### Task to carry out
Transcribe the full listing below, word for word, without pictures.

### Supplied information

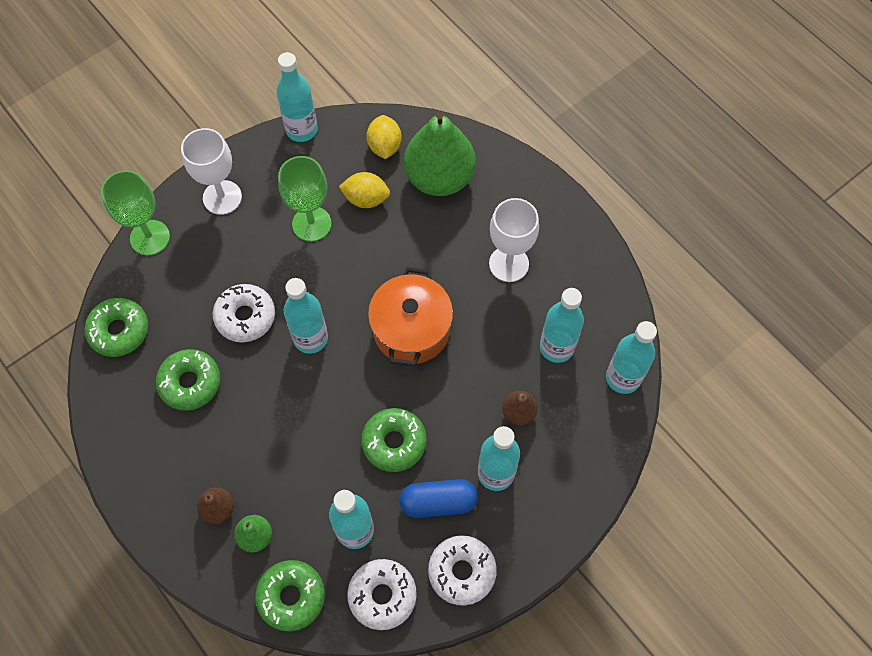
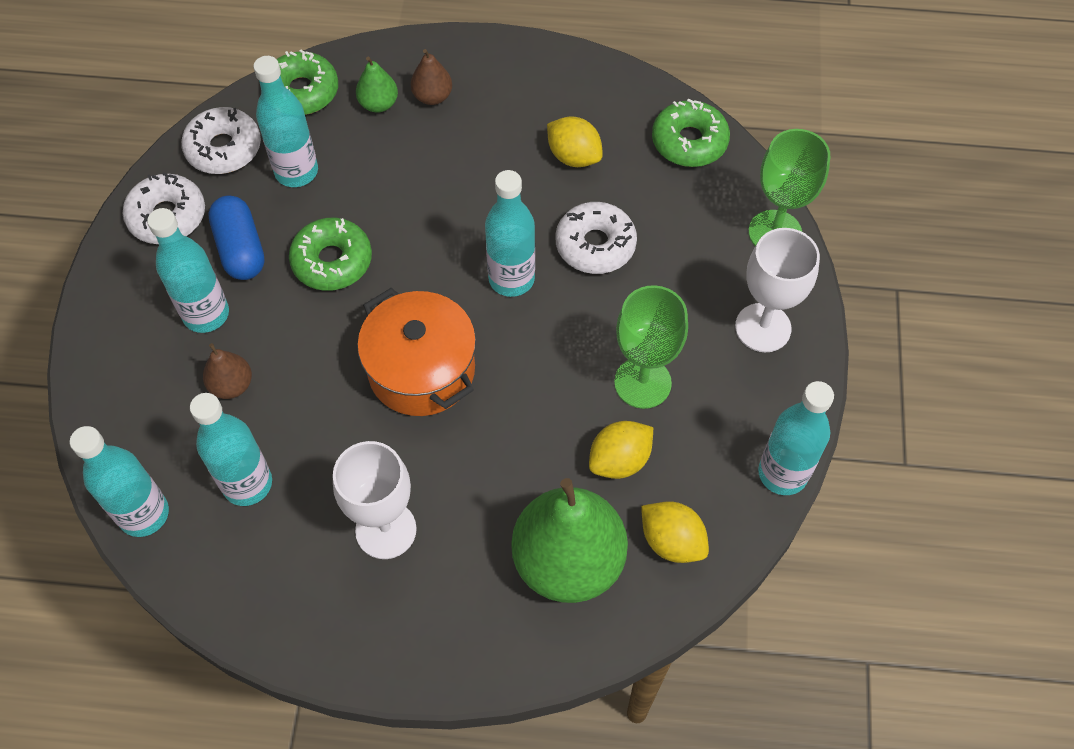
camera: 135 degrees right, 5 degrees down
green donut [156,349,220,411] -> yellow lemon [547,117,603,167]
blue capsule [399,479,478,518] -> blue capsule turned 60 degrees counterclockwise [208,196,265,280]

### Task solution
camera: 135 degrees right, 5 degrees down
green donut [156,349,220,411] -> yellow lemon [547,117,603,167]
blue capsule [399,479,478,518] -> blue capsule turned 60 degrees counterclockwise [208,196,265,280]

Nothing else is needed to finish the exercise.